Data extracted from a collection:
((

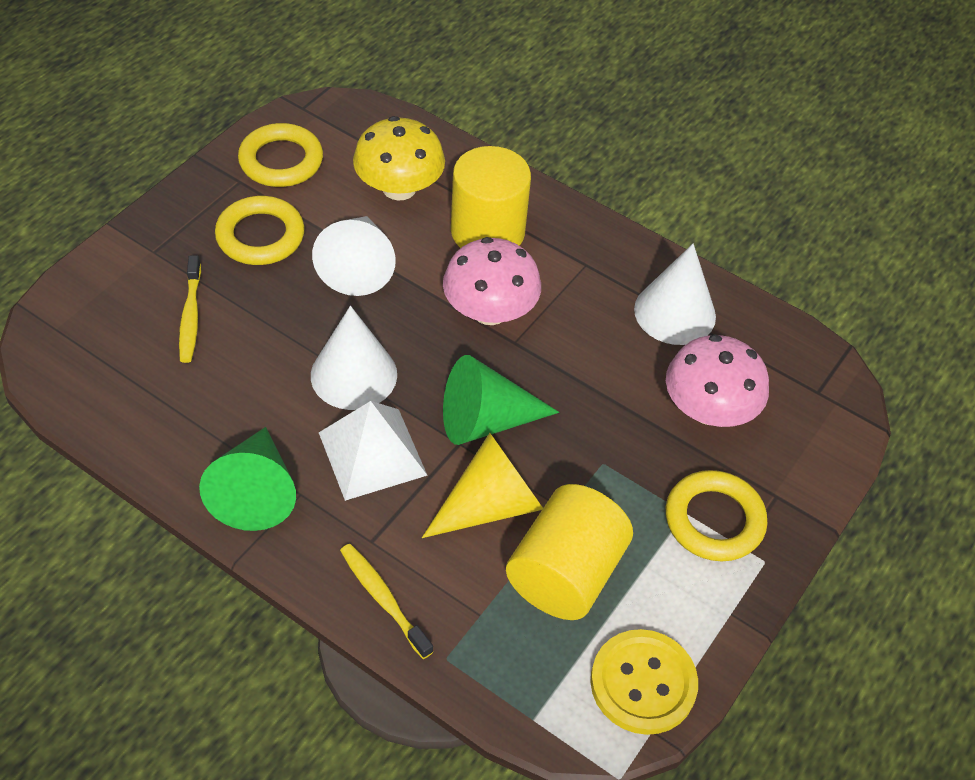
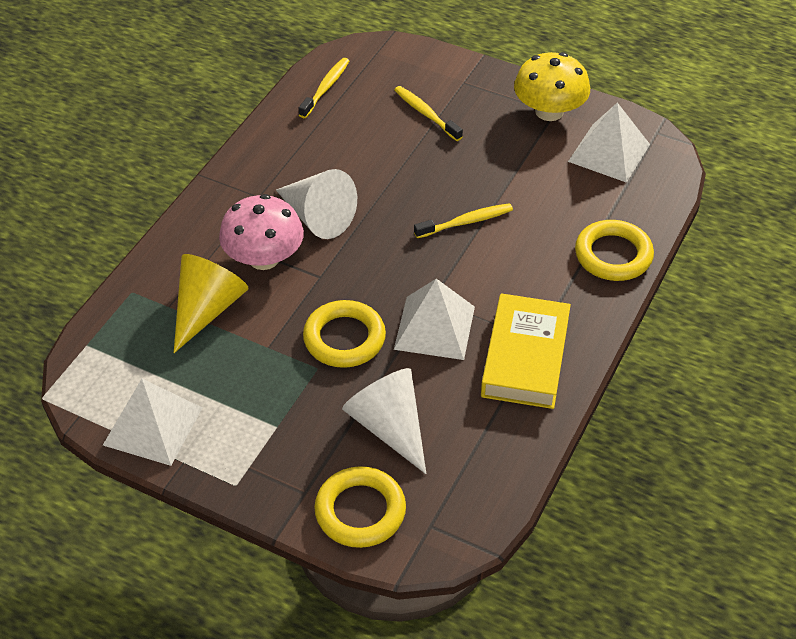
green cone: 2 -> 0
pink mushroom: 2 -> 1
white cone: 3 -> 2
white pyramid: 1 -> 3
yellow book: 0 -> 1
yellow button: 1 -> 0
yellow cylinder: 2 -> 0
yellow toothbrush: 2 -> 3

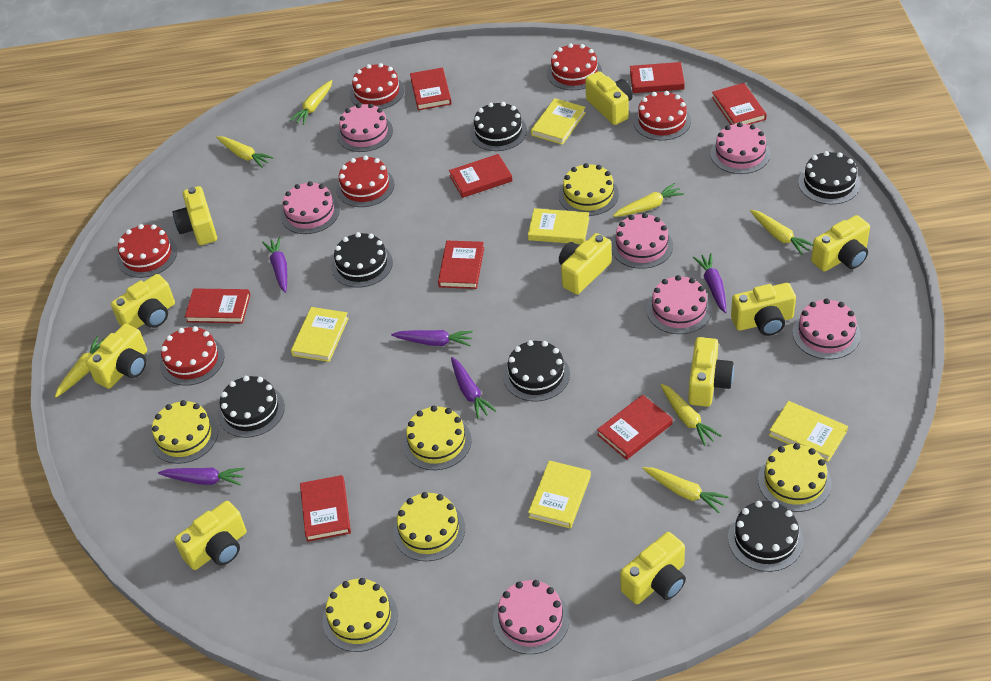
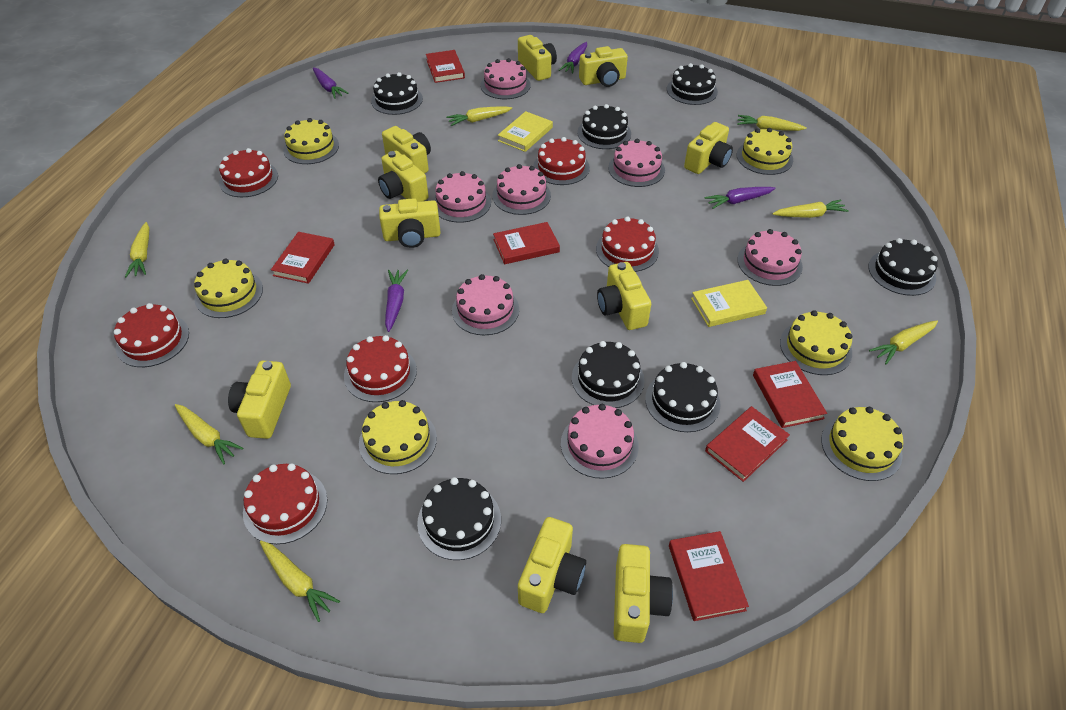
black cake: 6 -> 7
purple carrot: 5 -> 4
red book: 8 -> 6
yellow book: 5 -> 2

))

_ASSIGNMENT_. The copy should match the records above exactly, except that pictures are dropped.

_OUTPUT FOR THIS EXERCISE_.
green cone: 2 -> 0
pink mushroom: 2 -> 1
white cone: 3 -> 2
white pyramid: 1 -> 3
yellow book: 0 -> 1
yellow button: 1 -> 0
yellow cylinder: 2 -> 0
yellow toothbrush: 2 -> 3

black cake: 6 -> 7
purple carrot: 5 -> 4
red book: 8 -> 6
yellow book: 5 -> 2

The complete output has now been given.